What is being asked
Your task is to copy the data exactly while leaving out every picture.

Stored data
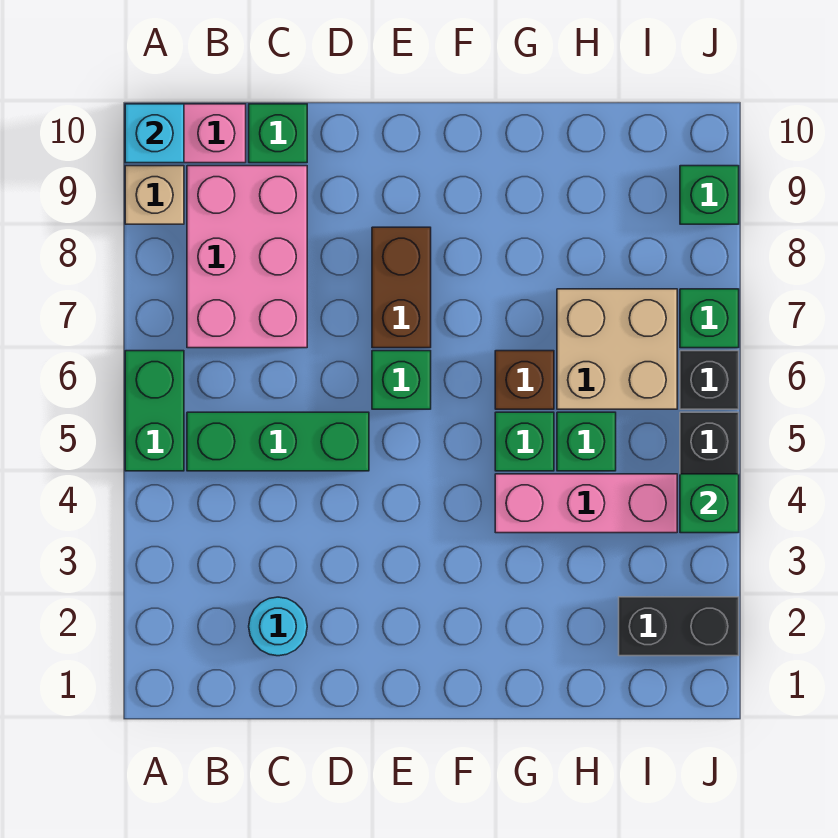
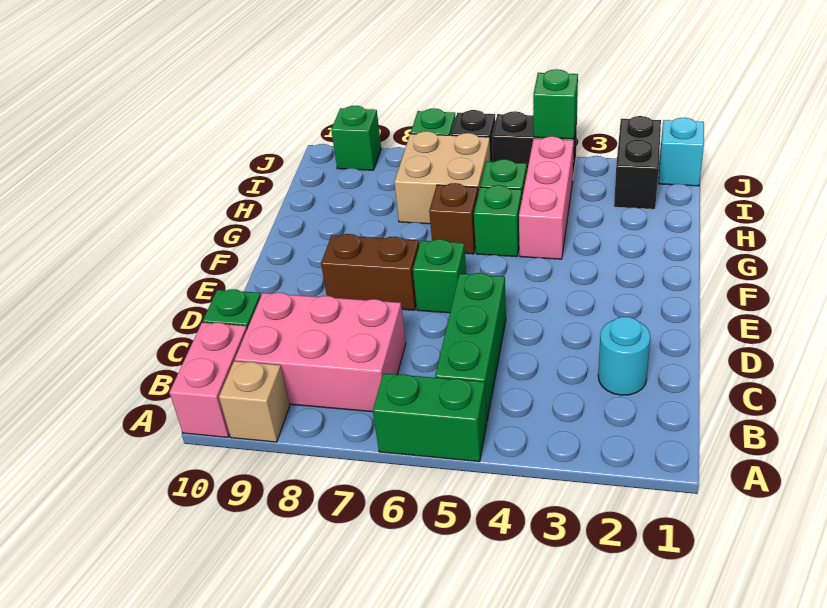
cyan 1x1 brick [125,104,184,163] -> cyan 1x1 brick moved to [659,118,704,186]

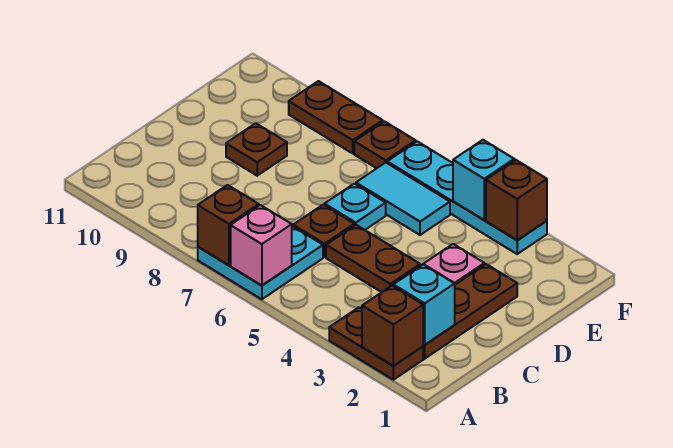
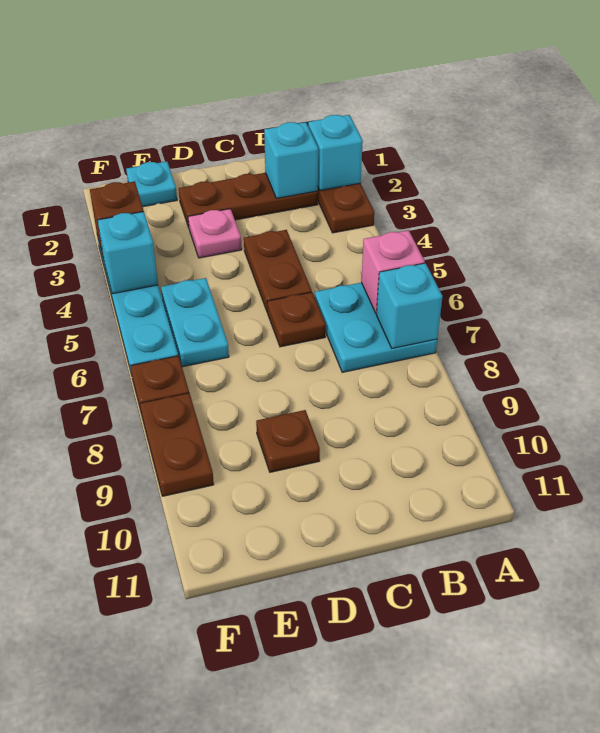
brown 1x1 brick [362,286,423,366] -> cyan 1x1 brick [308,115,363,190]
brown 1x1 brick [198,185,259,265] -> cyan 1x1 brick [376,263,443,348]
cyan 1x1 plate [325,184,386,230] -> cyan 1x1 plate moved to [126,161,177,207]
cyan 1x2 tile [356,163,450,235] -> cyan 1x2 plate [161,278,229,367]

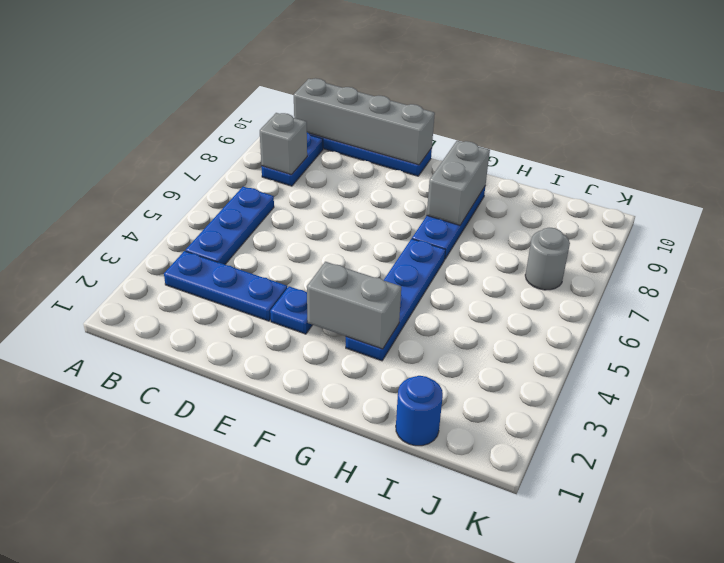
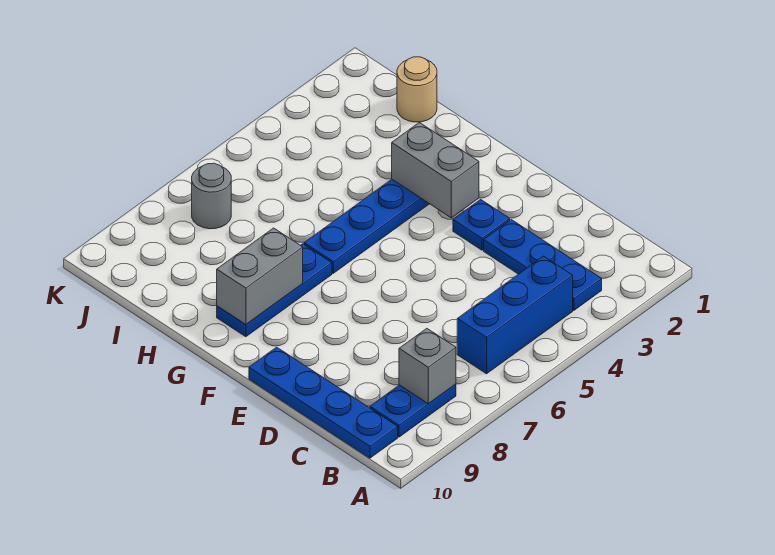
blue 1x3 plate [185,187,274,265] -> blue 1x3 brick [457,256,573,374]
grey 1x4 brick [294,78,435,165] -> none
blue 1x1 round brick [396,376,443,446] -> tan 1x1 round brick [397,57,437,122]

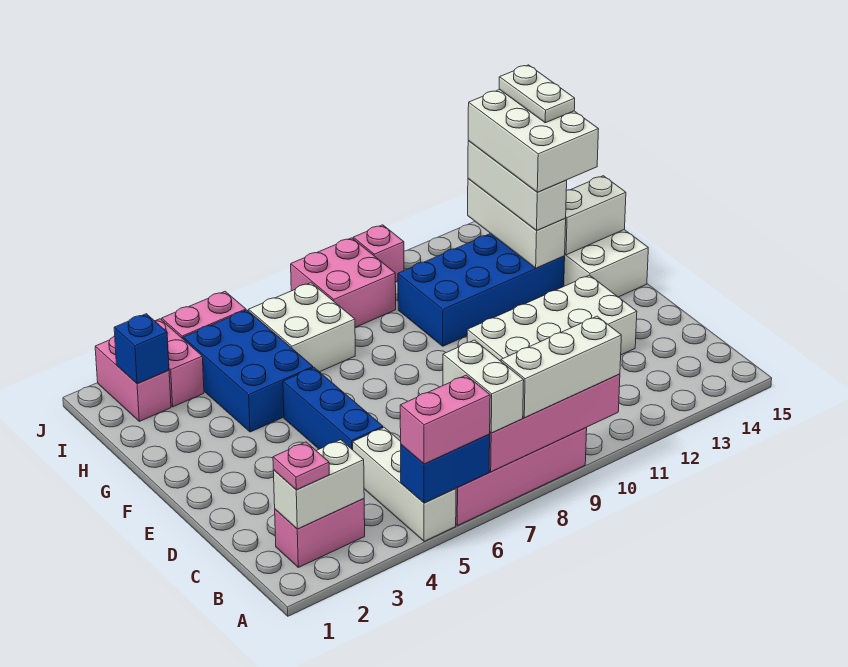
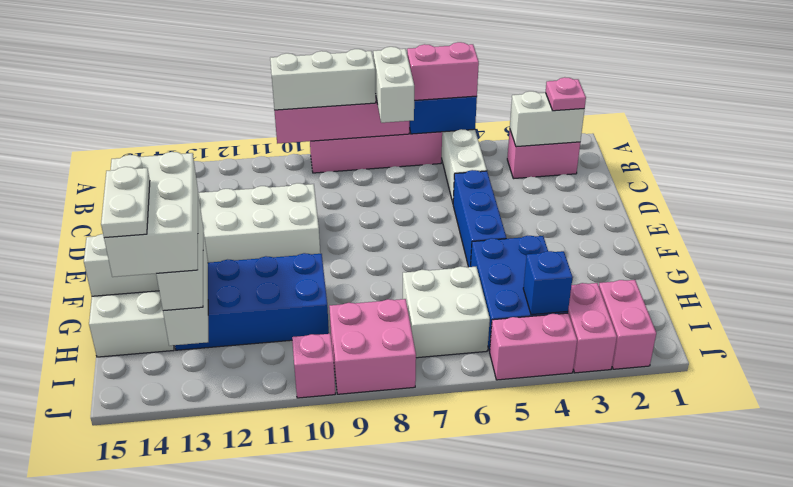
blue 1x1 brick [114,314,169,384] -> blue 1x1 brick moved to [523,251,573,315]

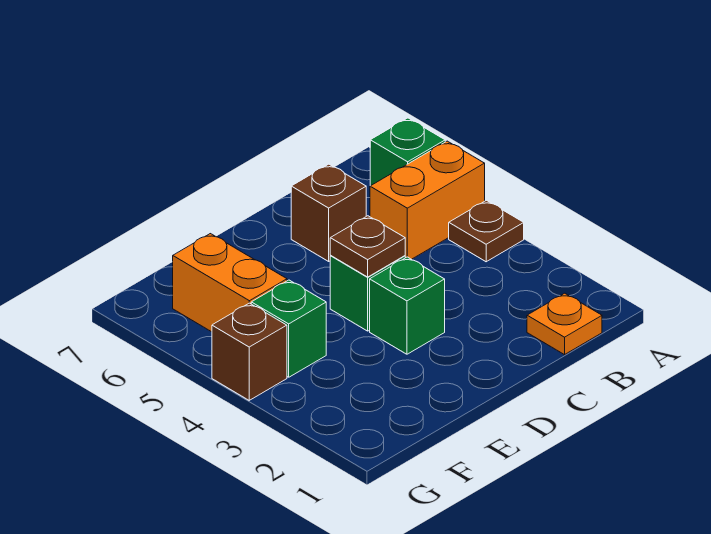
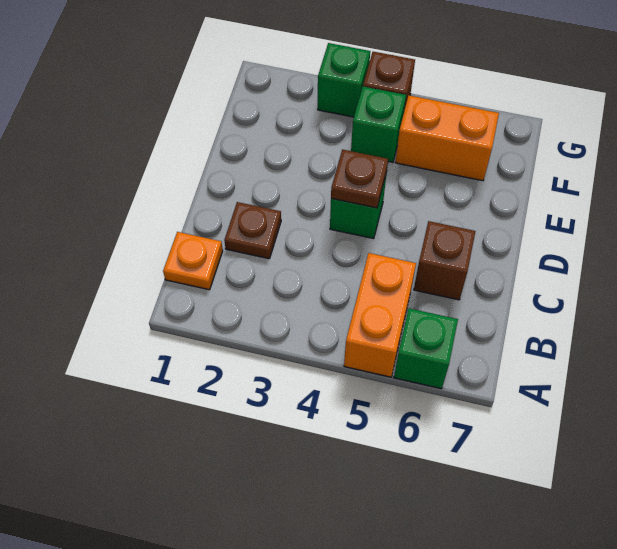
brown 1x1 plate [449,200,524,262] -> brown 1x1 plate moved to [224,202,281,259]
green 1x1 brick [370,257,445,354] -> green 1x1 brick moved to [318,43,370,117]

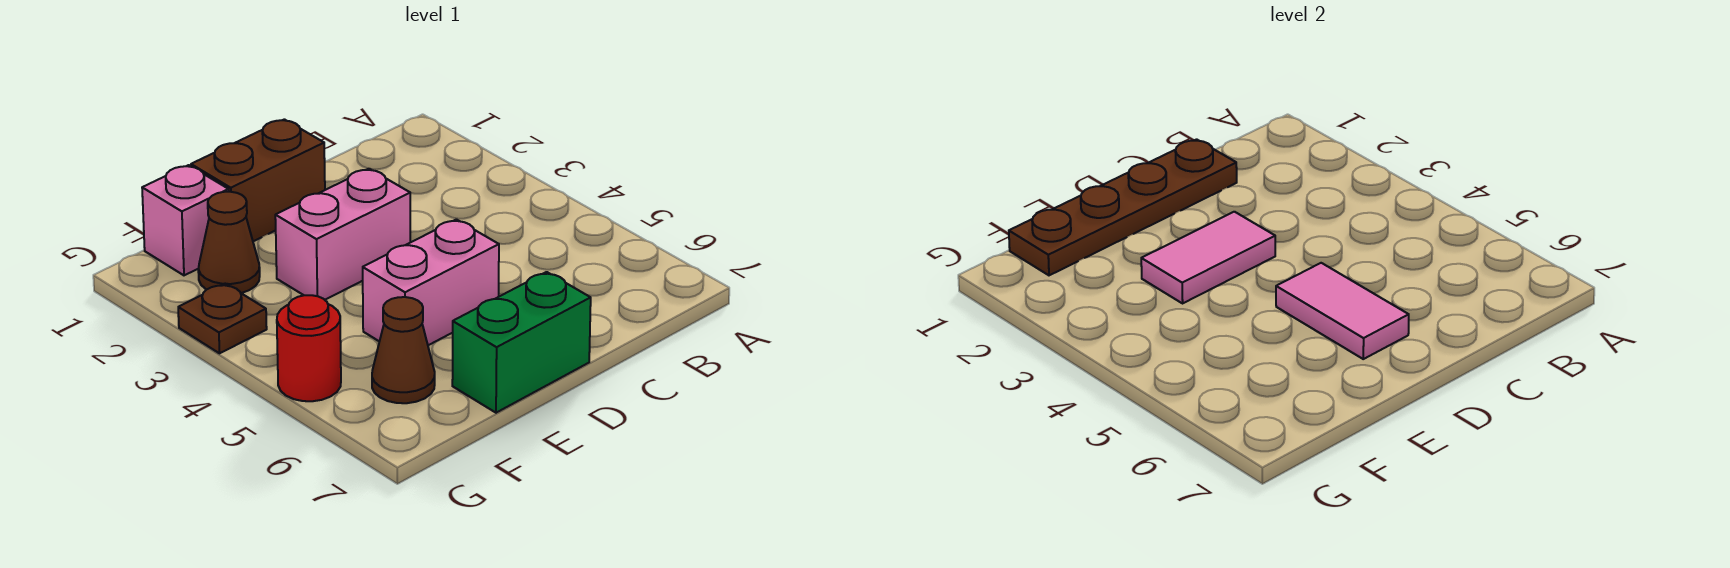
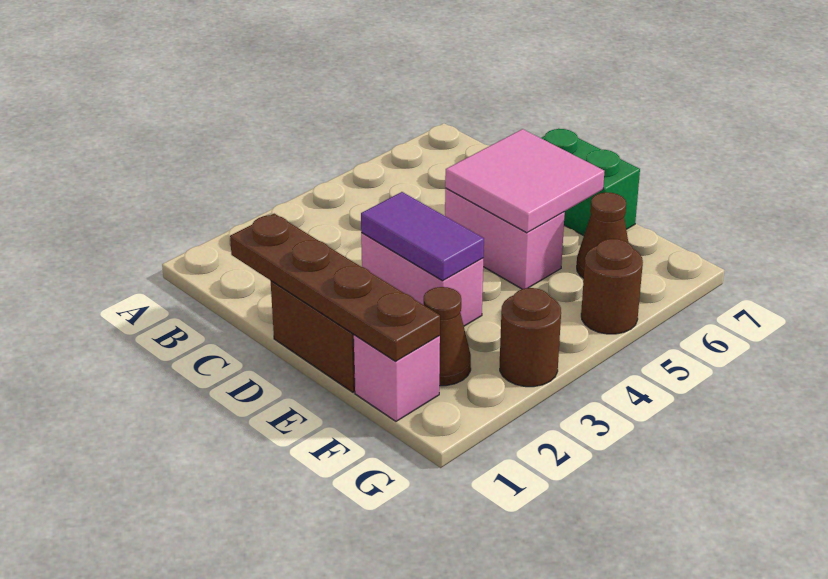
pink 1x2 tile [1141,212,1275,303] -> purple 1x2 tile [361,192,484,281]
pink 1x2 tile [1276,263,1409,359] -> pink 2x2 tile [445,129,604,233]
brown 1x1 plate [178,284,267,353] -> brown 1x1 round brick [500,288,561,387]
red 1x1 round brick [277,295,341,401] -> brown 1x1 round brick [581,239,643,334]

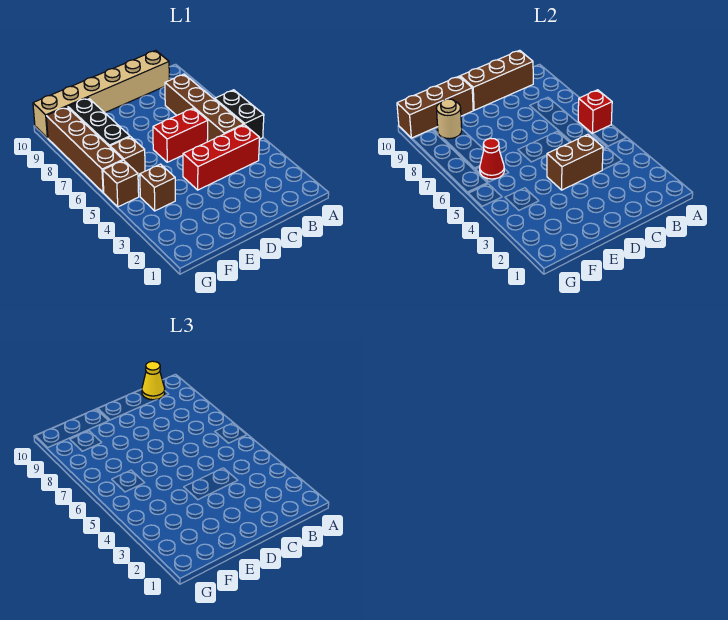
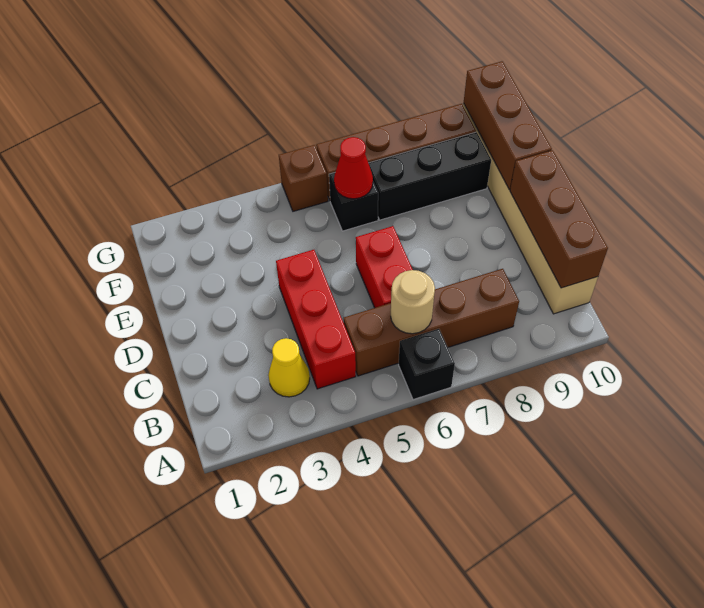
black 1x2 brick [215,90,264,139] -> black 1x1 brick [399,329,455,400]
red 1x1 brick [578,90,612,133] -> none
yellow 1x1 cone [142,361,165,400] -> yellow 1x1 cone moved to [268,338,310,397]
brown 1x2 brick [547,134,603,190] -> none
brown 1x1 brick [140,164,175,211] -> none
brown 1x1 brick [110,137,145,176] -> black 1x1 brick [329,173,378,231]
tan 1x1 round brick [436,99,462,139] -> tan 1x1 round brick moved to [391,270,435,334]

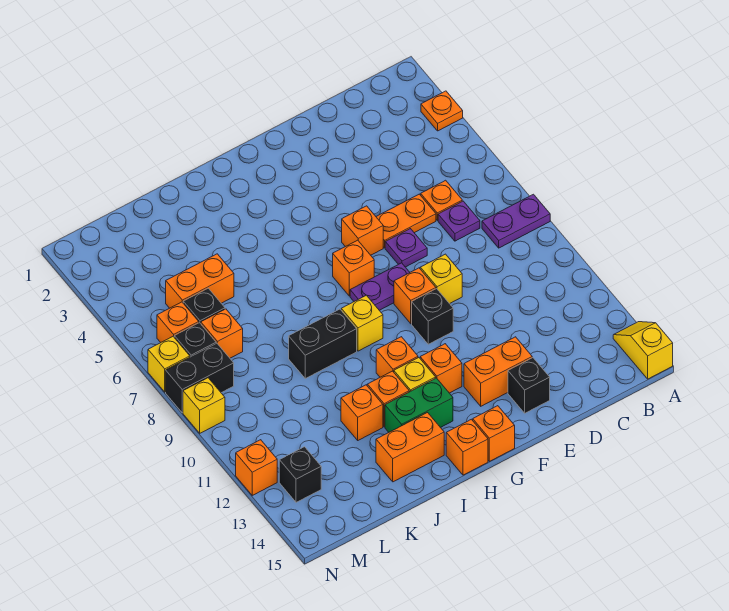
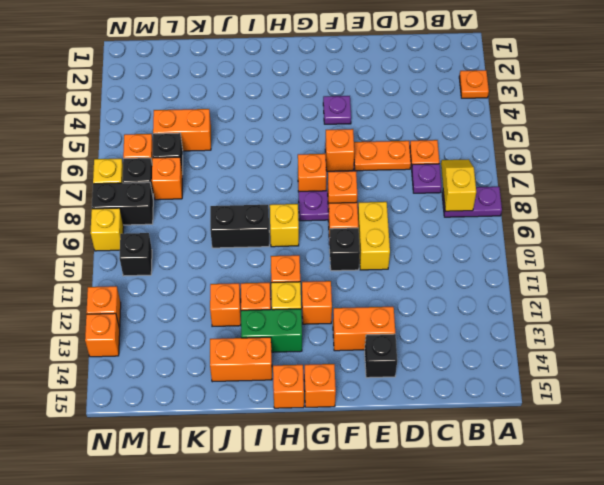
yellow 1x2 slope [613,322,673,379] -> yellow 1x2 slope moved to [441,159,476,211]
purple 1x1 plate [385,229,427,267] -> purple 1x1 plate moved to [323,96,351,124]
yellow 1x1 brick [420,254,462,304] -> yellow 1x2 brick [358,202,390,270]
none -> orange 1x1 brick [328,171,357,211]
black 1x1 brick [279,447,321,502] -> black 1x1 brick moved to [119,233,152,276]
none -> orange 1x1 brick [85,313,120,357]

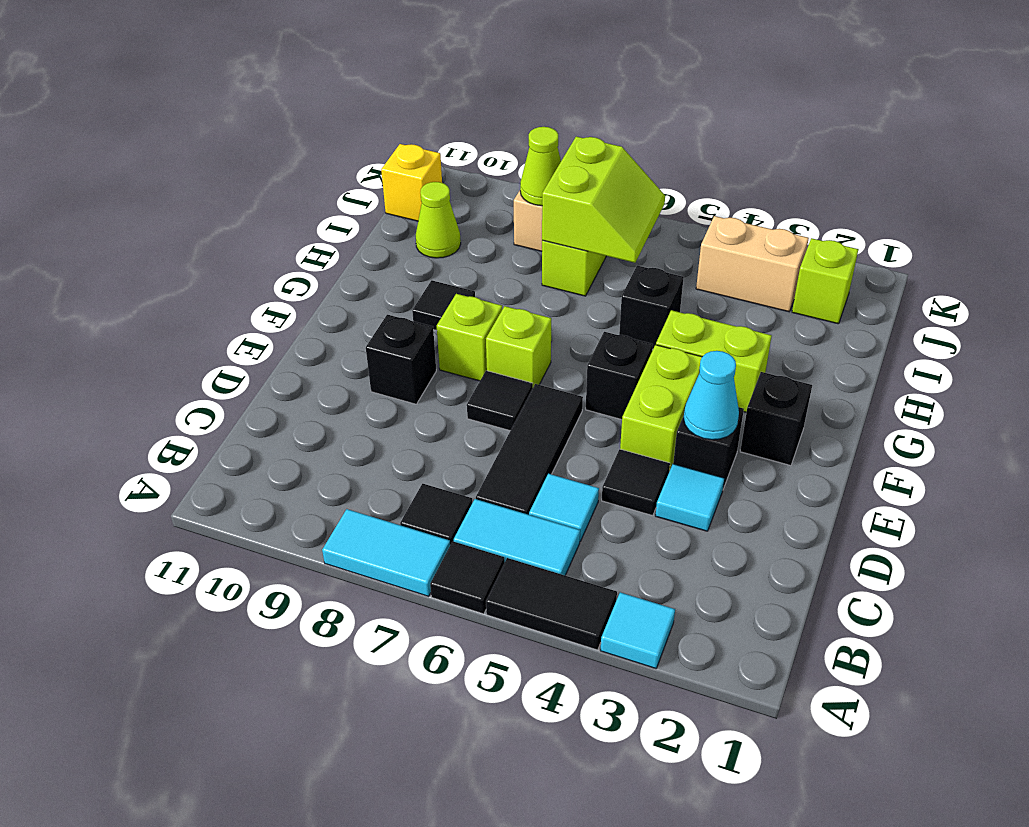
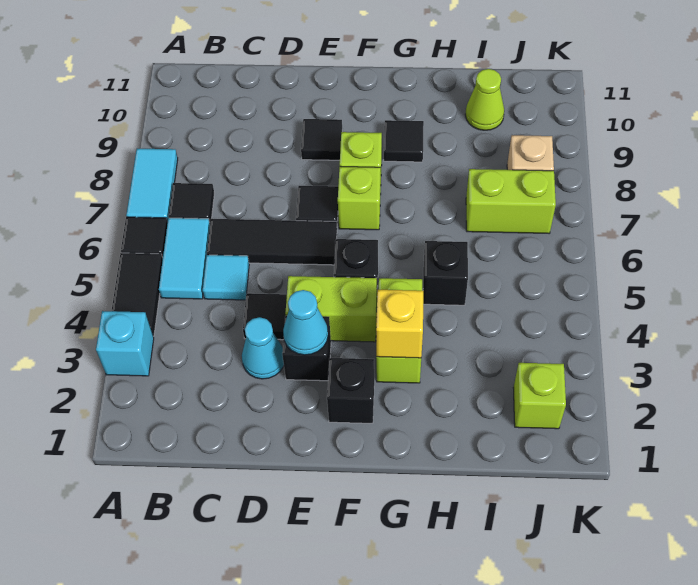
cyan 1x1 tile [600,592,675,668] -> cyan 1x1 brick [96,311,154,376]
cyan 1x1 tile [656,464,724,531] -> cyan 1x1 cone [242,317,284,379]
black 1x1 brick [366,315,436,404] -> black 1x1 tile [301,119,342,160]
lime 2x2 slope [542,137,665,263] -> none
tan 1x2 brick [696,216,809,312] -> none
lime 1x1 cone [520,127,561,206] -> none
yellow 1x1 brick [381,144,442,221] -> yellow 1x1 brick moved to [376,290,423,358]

Answer section
cyan 1x1 brick [125,104,184,163] -> cyan 1x1 brick moved to [659,118,704,186]

brown 1x1 brick [362,286,423,366] -> cyan 1x1 brick [308,115,363,190]
brown 1x1 brick [198,185,259,265] -> cyan 1x1 brick [376,263,443,348]
cyan 1x1 plate [325,184,386,230] -> cyan 1x1 plate moved to [126,161,177,207]
cyan 1x2 tile [356,163,450,235] -> cyan 1x2 plate [161,278,229,367]

blue 1x3 plate [185,187,274,265] -> blue 1x3 brick [457,256,573,374]
grey 1x4 brick [294,78,435,165] -> none
blue 1x1 round brick [396,376,443,446] -> tan 1x1 round brick [397,57,437,122]

blue 1x1 brick [114,314,169,384] -> blue 1x1 brick moved to [523,251,573,315]

brown 1x1 plate [449,200,524,262] -> brown 1x1 plate moved to [224,202,281,259]
green 1x1 brick [370,257,445,354] -> green 1x1 brick moved to [318,43,370,117]

pink 1x2 tile [1141,212,1275,303] -> purple 1x2 tile [361,192,484,281]
pink 1x2 tile [1276,263,1409,359] -> pink 2x2 tile [445,129,604,233]
brown 1x1 plate [178,284,267,353] -> brown 1x1 round brick [500,288,561,387]
red 1x1 round brick [277,295,341,401] -> brown 1x1 round brick [581,239,643,334]

black 1x2 brick [215,90,264,139] -> black 1x1 brick [399,329,455,400]
red 1x1 brick [578,90,612,133] -> none
yellow 1x1 cone [142,361,165,400] -> yellow 1x1 cone moved to [268,338,310,397]
brown 1x2 brick [547,134,603,190] -> none
brown 1x1 brick [140,164,175,211] -> none
brown 1x1 brick [110,137,145,176] -> black 1x1 brick [329,173,378,231]
tan 1x1 round brick [436,99,462,139] -> tan 1x1 round brick moved to [391,270,435,334]

yellow 1x2 slope [613,322,673,379] -> yellow 1x2 slope moved to [441,159,476,211]
purple 1x1 plate [385,229,427,267] -> purple 1x1 plate moved to [323,96,351,124]
yellow 1x1 brick [420,254,462,304] -> yellow 1x2 brick [358,202,390,270]
none -> orange 1x1 brick [328,171,357,211]
black 1x1 brick [279,447,321,502] -> black 1x1 brick moved to [119,233,152,276]
none -> orange 1x1 brick [85,313,120,357]

cyan 1x1 tile [600,592,675,668] -> cyan 1x1 brick [96,311,154,376]
cyan 1x1 tile [656,464,724,531] -> cyan 1x1 cone [242,317,284,379]
black 1x1 brick [366,315,436,404] -> black 1x1 tile [301,119,342,160]
lime 2x2 slope [542,137,665,263] -> none
tan 1x2 brick [696,216,809,312] -> none
lime 1x1 cone [520,127,561,206] -> none
yellow 1x1 brick [381,144,442,221] -> yellow 1x1 brick moved to [376,290,423,358]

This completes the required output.